──────── Records supplied ────────
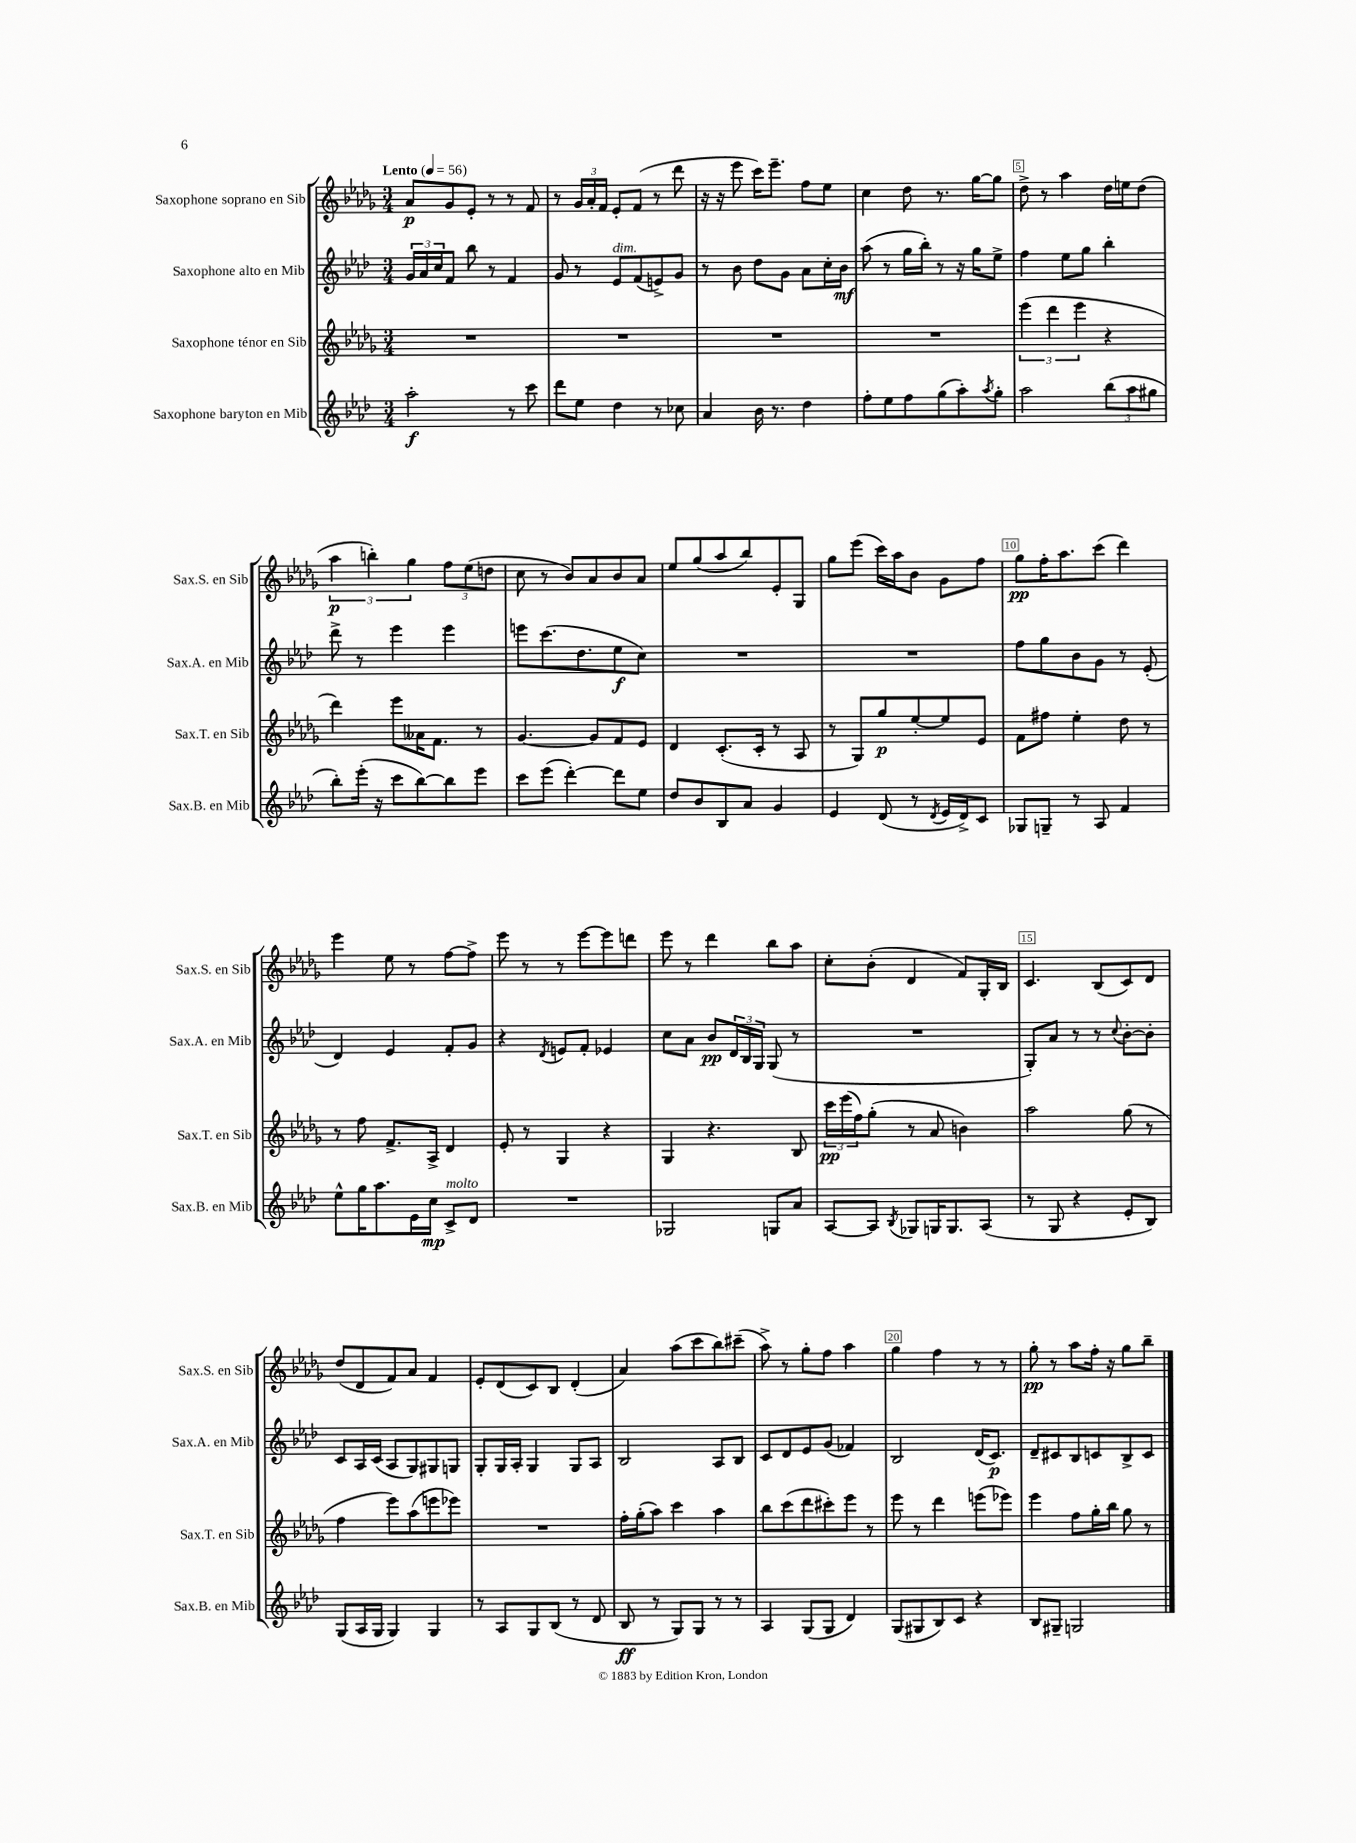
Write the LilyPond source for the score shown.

<<
\new StaffGroup <<
\new Staff = "s0" \with { instrumentName = "Saxophone soprano en Sib" shortInstrumentName = "Sax.S. en Sib" } {
    \clef treble \key des \major \numericTimeSignature \time 3/4 \tempo "Lento" 4 = 56
    aes'8\p ges'8 ees'8-. r8 r8 f'8 |
    r8 \tuplet 3/2 { ges'16 aes'16-. f'16 } ees'8-. f'8( r8 des'''8 |
    r16 r16 ees'''8 c'''16) ees'''8.-- f''8 ees''8 |
    c''4 des''8 r8. ges''16~ ges''8 |
    des''8-> r8 aes''4 des''16 e''16 des''8( |
    \tuplet 3/2 { aes''4\p b''4-.) ges''4 } \tuplet 3/2 { f''8 ees''8( d''8 } |
    c''8 r8 bes'8) aes'8 bes'8 aes'8 |
    ees''8 ges''8( aes''8 bes''8) ees'8-. ges8 |
    ges''8 ees'''8( c'''16) aes''16 bes'8 ges'8 f''8 |
    ges''8\pp f''16-. aes''8. c'''8( des'''4) |
    ees'''4 ees''8 r8 f''8~ f''8-> |
    ees'''8 r8 r8 ees'''8~ ees'''8 d'''8 |
    ees'''8 r8 des'''4 bes''8 aes''8 |
    c''8-. bes'8-.( des'4 f'8) ges16-. bes16 |
    c'4. bes8( c'8) des'8 |
    des''8( des'8 f'8) aes'8 f'4 |
    ees'8-. des'8( c'8) bes8 des'4-.( |
    aes'4) aes''8( c'''8 bes''8) cis'''8--( |
    aes''8->) r8 ges''8-. f''8 aes''4 |
    ges''4 f''4 r8 r8 |
    ges''8-.\pp r8 aes''8 f''16-. r16 ges''8 bes''8-- \bar "|." |
}
\new Staff = "s1" \with { instrumentName = "Saxophone alto en Mib" shortInstrumentName = "Sax.A. en Mib" } {
    \clef treble \key aes \major \numericTimeSignature \time 3/4
    \tuplet 3/2 { g'16 aes'16 c''16 } f'8 bes''8 r8 f'4 |
    g'8 r8 ees'8^\markup { \italic "dim." } f'8( e'8->) g'8 |
    r8 bes'8 des''8 g'8 aes'8 c''16-. bes'16\mf |
    aes''8( r8 g''16 bes''16-.) r8 r16 g''16 ees''8-> |
    f''4 ees''8 g''8 bes''4-. |
    des'''8-> r8 ees'''4 ees'''4 |
    e'''8 c'''8.( des''8. ees''8\f c''8) |
    R2. |
    R2. |
    f''8 g''8 bes'8 g'8 r8 ees'8-.( |
    des'4) ees'4 f'8-. g'8 |
    r4 \acciaccatura { des'8 } e'8 f'8-. ees'4 |
    c''8 aes'8 bes'8\pp \tuplet 3/2 { des'16 bes16 g16 } g8( r8 |
    R2. |
    g8-.) aes'8 r8 r8 \appoggiatura { c''8 } bes'8~-. bes'8-. |
    c'8 aes16 c'16( aes8 g8) gis8 g8 |
    g8-. g16 aes16-. g4 g8 aes8 |
    bes2 aes8 bes8 |
    c'8 des'8 ees'8 g'8( fes'4) |
    bes2 des'16( c'8.\p) |
    des'8-- cis'8 bes8 c'8 bes8-> c'8 \bar "|." |
}
\new Staff = "s2" \with { instrumentName = "Saxophone ténor en Sib" shortInstrumentName = "Sax.T. en Sib" } {
    \clef treble \key des \major \numericTimeSignature \time 3/4
    R2. |
    R2. |
    R2. |
    R2. |
    \tuplet 3/2 { ees'''4( des'''4 ees'''4 } r4 |
    des'''4) ees'''8 aeses'16 f'8. r8 |
    ges'4.~ ges'8 f'8 ees'8 |
    des'4 c'8.-.( c'16-. r8 aes8 |
    r8 ges8) ges''8\p ees''8~-. ees''8 ees'8 |
    f'8 fis''8 ees''4-. des''8 r8 |
    r8 f''8 f'8.-> aes16-> des'4 |
    ees'8-. r8 ges4 r4 |
    ges4 r4. bes8 |
    \tuplet 3/2 { c'''16\pp ees'''16( f''16) } ges''8-.( r8 aes'8 b'4) |
    aes''2 ges''8( r8 |
    f''4 ees'''8) aes''8( e'''8 ees'''8) |
    R2. |
    f''16-. ges''16-.( aes''8) c'''4 aes''4 |
    bes''8 c'''8( des'''8 cis'''8-.) ees'''8 r8 |
    ees'''8 r8 des'''4 e'''8( ees'''8) |
    ees'''4 f''8 ges''16-. bes''16 ges''8 r8 \bar "|." |
}
\new Staff = "s3" \with { instrumentName = "Saxophone baryton en Mib" shortInstrumentName = "Sax.B. en Mib" } {
    \clef treble \key aes \major \numericTimeSignature \time 3/4
    aes''2-.\f r8 c'''8 |
    des'''8 ees''8 des''4 r8 ces''8 |
    aes'4 bes'16 r8. des''4 |
    f''8-. ees''8 f''8 g''8( aes''8-.) \acciaccatura { aes''8 } g''8-. |
    aes''2 \tuplet 3/2 { bes''8( aes''8 gis''8 } |
    bes''8-.) ees'''16-.( r16 c'''8 bes''8~) bes''8 ees'''8 |
    c'''8 ees'''8( des'''4~-.) des'''8 ees''8 |
    des''8 bes'8 bes8 aes'8 g'4 |
    ees'4 des'8( r8 \acciaccatura { des'8 } ees'16 des'16->) c'8 |
    ges8 g8-- r8 aes8 f'4 |
    ees''8-^ g''16 aes''8. ees'16 c''16\mp c'8->^\markup { \italic "molto" } des'8 |
    R2. |
    ges2 g8 aes'8 |
    aes8~ aes8 \acciaccatura { bes8 } ges8 g16 g8. aes8( |
    r8 g8 r4 ees'8-. bes8) |
    g8( aes16 g16 g4) g4 |
    r8 aes8 g8 bes8( r8 des'8 |
    bes8\ff r8 g8) g8 r8 r8 |
    aes4 g8( g8 des'4) |
    g8( gis8 bes8) c'8 r4 |
    bes8 gis8-- g2 \bar "|." |
}
>>
>>
\layout { \context { \Score \override BarNumber.break-visibility = ##(#f #t #t) barNumberVisibility = #(every-nth-bar-number-visible 5) \override BarNumber.stencil = #(make-stencil-boxer 0.1 0.3 ly:text-interface::print) } }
────────
→ Exercise
Identify and copy every line of the entries that contains the word "acciaccatura".

→ Correct answer
    r4 \acciaccatura { des'8 } e'8 f'8-. ees'4 |
    f''8-. ees''8 f''8 g''8( aes''8-.) \acciaccatura { aes''8 } g''8-. |
    ees'4 des'8( r8 \acciaccatura { des'8 } ees'16 des'16->) c'8 |
    aes8~ aes8 \acciaccatura { bes8 } ges8 g16 g8. aes8( |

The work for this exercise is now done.